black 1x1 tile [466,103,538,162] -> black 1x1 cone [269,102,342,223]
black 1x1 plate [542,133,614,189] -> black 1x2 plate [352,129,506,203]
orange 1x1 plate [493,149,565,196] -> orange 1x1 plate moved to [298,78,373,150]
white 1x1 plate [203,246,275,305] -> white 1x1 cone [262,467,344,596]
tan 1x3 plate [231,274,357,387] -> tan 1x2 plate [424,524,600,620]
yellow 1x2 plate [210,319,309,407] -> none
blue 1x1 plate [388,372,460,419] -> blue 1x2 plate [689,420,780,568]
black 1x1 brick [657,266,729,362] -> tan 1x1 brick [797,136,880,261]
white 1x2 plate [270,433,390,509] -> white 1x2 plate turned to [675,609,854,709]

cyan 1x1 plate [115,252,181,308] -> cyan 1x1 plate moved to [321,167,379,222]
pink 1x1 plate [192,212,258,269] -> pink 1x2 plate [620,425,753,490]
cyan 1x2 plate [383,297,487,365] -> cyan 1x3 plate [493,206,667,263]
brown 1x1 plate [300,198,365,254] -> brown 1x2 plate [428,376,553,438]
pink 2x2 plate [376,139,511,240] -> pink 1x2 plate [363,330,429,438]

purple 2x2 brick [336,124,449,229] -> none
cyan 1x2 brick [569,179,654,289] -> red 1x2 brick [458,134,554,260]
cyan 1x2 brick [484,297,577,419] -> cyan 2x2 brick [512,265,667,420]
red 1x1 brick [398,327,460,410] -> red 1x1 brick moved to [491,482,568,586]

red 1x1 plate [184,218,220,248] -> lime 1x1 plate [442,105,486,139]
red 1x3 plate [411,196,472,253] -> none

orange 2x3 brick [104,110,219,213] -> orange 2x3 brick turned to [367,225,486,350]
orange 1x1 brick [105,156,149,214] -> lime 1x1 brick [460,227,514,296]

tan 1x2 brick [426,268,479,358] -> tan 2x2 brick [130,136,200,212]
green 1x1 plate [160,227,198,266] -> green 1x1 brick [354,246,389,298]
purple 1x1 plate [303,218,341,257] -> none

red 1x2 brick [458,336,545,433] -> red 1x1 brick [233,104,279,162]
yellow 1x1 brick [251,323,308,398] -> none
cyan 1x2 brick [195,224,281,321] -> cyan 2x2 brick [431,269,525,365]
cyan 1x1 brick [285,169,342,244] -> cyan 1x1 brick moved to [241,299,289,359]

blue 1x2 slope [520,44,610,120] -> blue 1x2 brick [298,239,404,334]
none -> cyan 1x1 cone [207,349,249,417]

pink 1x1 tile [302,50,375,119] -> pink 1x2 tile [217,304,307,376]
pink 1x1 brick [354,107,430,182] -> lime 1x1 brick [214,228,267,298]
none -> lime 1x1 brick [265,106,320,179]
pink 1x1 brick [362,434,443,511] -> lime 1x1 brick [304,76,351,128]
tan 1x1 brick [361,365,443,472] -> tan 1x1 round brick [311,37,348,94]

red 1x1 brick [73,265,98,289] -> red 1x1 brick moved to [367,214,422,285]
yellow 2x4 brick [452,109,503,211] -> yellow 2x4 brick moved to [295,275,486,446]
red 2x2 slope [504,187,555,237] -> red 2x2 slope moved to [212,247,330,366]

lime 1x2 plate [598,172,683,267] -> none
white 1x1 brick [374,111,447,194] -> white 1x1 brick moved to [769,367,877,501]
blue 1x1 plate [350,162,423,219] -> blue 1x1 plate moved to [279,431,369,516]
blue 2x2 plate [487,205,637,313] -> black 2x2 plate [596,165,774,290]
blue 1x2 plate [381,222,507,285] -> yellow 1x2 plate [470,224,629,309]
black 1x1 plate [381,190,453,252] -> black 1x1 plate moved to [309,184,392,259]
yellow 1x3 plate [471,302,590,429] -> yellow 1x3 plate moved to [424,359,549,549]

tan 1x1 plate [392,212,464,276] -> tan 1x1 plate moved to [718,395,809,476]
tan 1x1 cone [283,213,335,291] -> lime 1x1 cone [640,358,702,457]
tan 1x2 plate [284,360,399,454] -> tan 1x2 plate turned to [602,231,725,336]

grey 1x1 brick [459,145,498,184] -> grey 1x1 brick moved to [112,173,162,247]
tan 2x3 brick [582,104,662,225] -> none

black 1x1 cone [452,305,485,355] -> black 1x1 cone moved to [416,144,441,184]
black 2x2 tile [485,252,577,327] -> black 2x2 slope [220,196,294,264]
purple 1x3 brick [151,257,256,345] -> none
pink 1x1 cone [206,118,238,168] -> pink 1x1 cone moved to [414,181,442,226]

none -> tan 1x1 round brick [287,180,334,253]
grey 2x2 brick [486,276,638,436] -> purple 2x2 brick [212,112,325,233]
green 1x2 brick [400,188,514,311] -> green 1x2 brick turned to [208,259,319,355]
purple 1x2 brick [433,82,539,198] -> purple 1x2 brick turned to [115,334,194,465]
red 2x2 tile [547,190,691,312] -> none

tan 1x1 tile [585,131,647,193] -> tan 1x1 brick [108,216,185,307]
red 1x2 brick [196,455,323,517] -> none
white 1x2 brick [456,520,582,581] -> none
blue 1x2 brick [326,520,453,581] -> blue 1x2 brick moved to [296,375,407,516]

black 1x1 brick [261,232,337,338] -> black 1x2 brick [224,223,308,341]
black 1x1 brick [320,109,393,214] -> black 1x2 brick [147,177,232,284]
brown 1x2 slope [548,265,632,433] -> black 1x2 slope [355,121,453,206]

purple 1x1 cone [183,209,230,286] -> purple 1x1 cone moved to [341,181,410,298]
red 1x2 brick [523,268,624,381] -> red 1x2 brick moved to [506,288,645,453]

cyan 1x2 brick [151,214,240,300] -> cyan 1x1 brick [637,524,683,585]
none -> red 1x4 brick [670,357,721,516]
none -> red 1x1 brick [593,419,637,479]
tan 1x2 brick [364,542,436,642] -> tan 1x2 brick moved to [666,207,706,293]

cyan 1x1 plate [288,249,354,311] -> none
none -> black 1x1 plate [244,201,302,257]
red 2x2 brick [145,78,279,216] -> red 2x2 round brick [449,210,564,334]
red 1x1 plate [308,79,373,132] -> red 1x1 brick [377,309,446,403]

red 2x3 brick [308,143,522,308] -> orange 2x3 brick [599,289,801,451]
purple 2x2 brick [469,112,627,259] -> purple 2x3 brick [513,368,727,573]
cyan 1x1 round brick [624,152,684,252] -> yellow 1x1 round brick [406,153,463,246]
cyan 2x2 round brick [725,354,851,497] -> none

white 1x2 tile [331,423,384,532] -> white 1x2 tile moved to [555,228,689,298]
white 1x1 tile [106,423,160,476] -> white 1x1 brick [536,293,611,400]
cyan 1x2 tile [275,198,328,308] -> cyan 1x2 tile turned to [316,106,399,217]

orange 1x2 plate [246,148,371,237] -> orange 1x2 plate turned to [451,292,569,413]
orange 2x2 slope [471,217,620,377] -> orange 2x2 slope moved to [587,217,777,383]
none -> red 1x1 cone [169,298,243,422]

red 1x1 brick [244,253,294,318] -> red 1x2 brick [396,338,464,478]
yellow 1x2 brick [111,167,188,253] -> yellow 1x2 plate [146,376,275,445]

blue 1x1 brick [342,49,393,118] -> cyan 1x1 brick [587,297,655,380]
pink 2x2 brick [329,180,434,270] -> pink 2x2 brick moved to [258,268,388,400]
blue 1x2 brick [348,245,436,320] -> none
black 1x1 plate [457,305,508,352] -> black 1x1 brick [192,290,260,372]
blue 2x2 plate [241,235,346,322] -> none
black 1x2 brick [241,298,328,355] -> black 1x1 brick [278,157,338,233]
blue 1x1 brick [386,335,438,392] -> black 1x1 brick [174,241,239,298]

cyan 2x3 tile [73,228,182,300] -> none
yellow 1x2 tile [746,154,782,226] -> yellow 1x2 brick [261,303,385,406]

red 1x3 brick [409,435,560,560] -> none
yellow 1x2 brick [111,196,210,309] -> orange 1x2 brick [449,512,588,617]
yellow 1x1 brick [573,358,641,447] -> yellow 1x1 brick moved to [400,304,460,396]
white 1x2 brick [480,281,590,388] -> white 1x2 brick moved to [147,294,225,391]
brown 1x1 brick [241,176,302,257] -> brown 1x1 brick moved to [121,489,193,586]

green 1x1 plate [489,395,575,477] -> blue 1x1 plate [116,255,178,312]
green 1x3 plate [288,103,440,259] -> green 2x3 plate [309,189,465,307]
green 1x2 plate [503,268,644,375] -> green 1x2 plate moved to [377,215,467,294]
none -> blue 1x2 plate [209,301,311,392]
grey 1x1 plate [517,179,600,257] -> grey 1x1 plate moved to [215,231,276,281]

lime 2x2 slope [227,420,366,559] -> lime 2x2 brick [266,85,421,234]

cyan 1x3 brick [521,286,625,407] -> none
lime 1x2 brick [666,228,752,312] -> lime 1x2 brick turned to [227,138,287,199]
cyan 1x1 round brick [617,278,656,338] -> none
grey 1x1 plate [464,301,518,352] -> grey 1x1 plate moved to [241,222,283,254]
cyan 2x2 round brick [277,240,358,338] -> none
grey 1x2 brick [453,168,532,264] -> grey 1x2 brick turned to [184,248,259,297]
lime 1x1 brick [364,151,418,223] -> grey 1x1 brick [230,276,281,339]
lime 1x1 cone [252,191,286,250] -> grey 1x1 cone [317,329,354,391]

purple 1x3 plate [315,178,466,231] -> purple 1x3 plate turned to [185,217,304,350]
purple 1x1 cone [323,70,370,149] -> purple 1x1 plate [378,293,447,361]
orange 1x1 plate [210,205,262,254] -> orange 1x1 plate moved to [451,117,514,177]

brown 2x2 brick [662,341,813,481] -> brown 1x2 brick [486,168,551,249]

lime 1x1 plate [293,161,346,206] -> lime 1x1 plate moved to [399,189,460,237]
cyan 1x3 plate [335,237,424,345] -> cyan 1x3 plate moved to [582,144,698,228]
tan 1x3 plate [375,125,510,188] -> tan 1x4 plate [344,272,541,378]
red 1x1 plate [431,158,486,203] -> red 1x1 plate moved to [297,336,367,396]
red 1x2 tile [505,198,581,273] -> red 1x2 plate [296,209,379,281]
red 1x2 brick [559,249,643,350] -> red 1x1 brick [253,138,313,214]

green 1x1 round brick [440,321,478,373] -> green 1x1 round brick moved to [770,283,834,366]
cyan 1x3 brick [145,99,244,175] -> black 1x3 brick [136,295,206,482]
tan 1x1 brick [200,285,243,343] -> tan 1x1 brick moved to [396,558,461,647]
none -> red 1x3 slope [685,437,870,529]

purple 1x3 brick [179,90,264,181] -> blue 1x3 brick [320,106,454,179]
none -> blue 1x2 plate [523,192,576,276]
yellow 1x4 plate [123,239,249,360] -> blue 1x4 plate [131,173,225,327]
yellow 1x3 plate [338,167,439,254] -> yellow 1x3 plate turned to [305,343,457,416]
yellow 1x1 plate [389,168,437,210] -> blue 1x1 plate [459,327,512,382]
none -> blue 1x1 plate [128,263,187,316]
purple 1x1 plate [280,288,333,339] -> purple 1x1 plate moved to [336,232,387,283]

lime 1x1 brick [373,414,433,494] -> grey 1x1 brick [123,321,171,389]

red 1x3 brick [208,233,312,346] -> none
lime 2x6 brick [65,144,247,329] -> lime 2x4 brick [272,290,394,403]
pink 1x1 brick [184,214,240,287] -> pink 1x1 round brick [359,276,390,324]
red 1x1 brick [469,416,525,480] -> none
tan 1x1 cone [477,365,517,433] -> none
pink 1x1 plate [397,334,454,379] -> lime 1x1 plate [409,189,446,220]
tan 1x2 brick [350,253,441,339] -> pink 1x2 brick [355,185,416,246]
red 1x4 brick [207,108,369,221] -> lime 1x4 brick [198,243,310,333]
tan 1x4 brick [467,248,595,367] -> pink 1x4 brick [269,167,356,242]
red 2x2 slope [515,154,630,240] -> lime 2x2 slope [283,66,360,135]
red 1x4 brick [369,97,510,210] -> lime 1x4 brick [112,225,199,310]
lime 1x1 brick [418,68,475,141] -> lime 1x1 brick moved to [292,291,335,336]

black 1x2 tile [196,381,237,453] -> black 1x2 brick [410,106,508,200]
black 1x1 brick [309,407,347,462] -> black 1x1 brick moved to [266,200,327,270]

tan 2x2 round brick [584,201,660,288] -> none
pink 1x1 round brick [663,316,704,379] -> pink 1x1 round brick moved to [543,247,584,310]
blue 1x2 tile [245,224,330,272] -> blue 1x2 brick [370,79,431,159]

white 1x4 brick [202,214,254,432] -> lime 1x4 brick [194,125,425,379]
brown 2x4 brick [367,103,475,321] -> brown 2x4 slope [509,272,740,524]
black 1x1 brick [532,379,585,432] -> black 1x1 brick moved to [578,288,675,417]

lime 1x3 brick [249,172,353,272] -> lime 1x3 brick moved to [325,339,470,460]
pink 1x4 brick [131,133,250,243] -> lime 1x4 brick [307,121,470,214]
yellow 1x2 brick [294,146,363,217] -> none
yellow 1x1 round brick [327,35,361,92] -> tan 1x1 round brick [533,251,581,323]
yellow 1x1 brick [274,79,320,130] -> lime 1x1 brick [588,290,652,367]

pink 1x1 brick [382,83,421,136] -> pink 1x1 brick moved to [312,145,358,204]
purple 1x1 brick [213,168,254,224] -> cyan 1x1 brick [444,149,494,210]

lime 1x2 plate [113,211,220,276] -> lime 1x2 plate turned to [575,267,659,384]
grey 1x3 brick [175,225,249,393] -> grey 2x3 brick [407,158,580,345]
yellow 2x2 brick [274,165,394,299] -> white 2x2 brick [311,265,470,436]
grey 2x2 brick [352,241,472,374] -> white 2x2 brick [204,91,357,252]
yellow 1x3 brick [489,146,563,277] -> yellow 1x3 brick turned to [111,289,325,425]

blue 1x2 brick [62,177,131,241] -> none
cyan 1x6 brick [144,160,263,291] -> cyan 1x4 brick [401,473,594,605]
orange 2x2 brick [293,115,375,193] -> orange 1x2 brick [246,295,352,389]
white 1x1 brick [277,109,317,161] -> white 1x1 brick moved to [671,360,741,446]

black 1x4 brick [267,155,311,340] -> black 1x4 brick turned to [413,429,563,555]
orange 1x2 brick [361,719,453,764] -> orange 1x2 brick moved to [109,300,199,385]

========================================

Directions:
The answer must be all the lines above that hold the word "green".

Answer for the task:
green 1x1 plate [160,227,198,266] -> green 1x1 brick [354,246,389,298]
green 1x2 brick [400,188,514,311] -> green 1x2 brick turned to [208,259,319,355]
green 1x1 plate [489,395,575,477] -> blue 1x1 plate [116,255,178,312]
green 1x3 plate [288,103,440,259] -> green 2x3 plate [309,189,465,307]
green 1x2 plate [503,268,644,375] -> green 1x2 plate moved to [377,215,467,294]
green 1x1 round brick [440,321,478,373] -> green 1x1 round brick moved to [770,283,834,366]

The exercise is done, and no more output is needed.